→ **ASSIGNMENT**
Reproduce the entries in full and exactly. Pictures stay out.

→ **INPUT RECORDS**
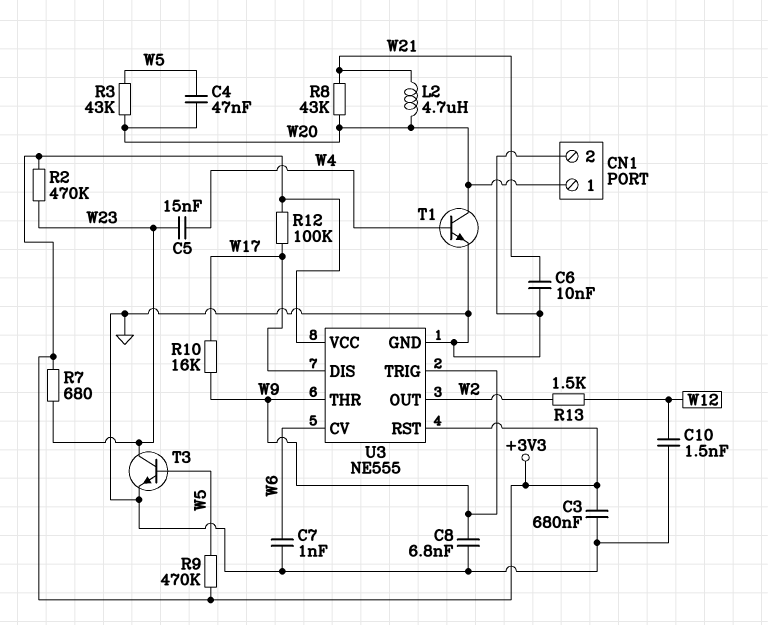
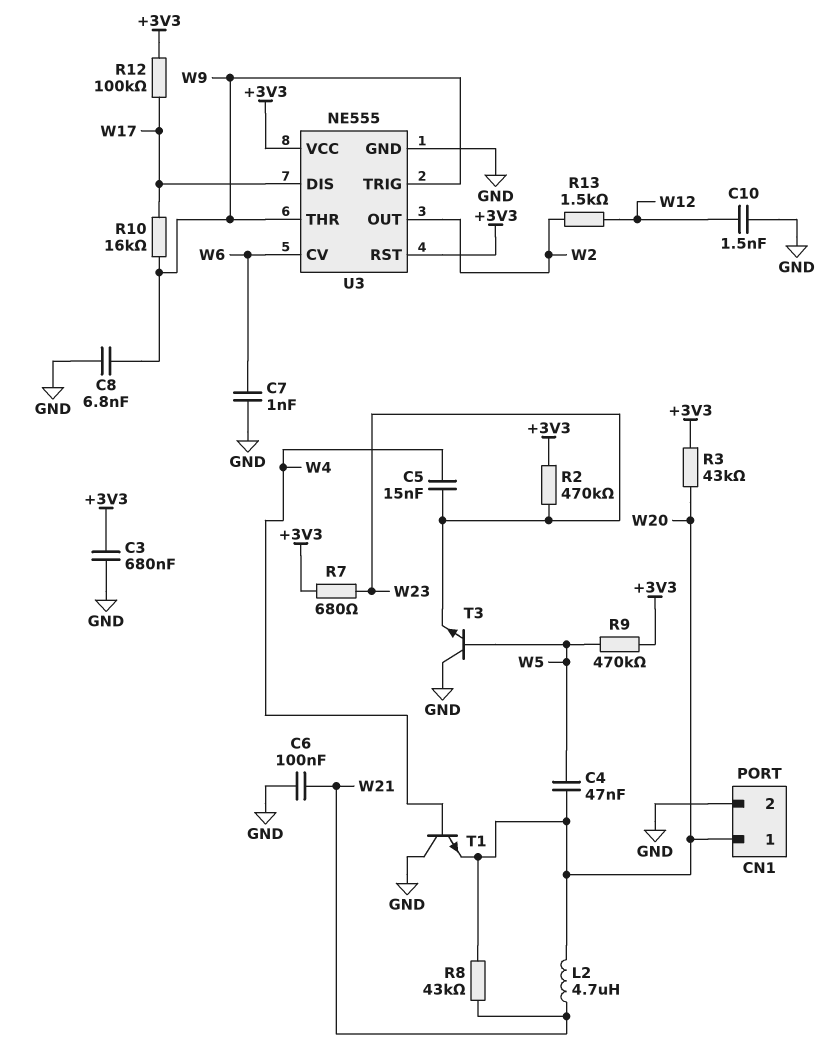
C6: 10nF (GND, W21) -> 100nF (GND, W21)
R3: 43k (W5, W20) -> 43k (+3V3, W20)
T1: NPN (B W4, C W20, E GND) -> NPN (B W4, C GND, E W20)
T3: NPN (B W5, C W23, E GND) -> NPN (B W5, C GND, E W23)

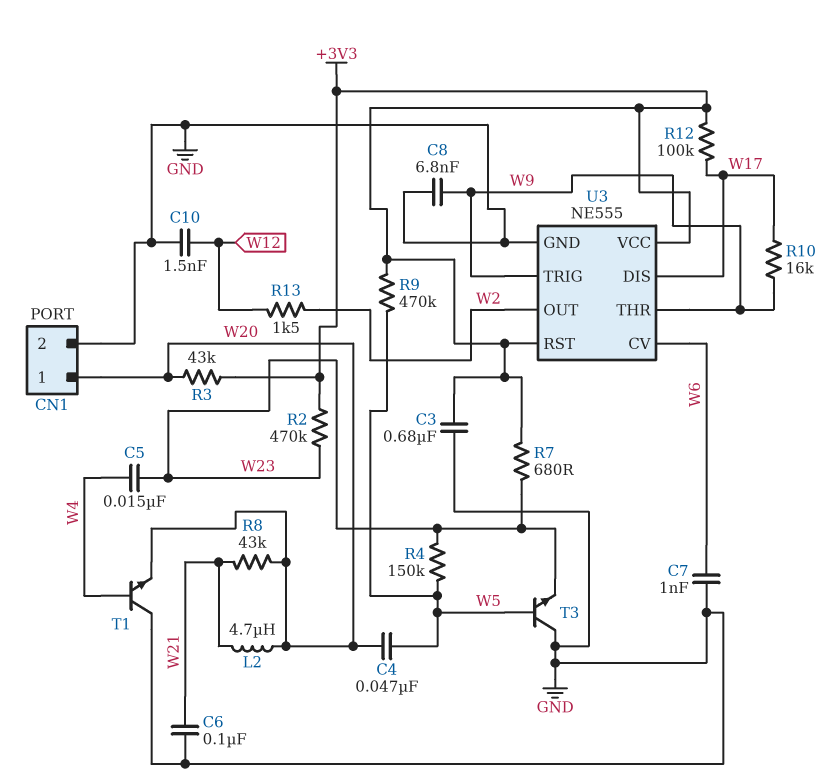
R4: none -> 150k (W5, W23)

→ **SOLUTION BELOW**
C6: 10nF (GND, W21) -> 100nF (GND, W21)
R3: 43k (W5, W20) -> 43k (+3V3, W20)
T1: NPN (B W4, C W20, E GND) -> NPN (B W4, C GND, E W20)
T3: NPN (B W5, C W23, E GND) -> NPN (B W5, C GND, E W23)

R4: none -> 150k (W5, W23)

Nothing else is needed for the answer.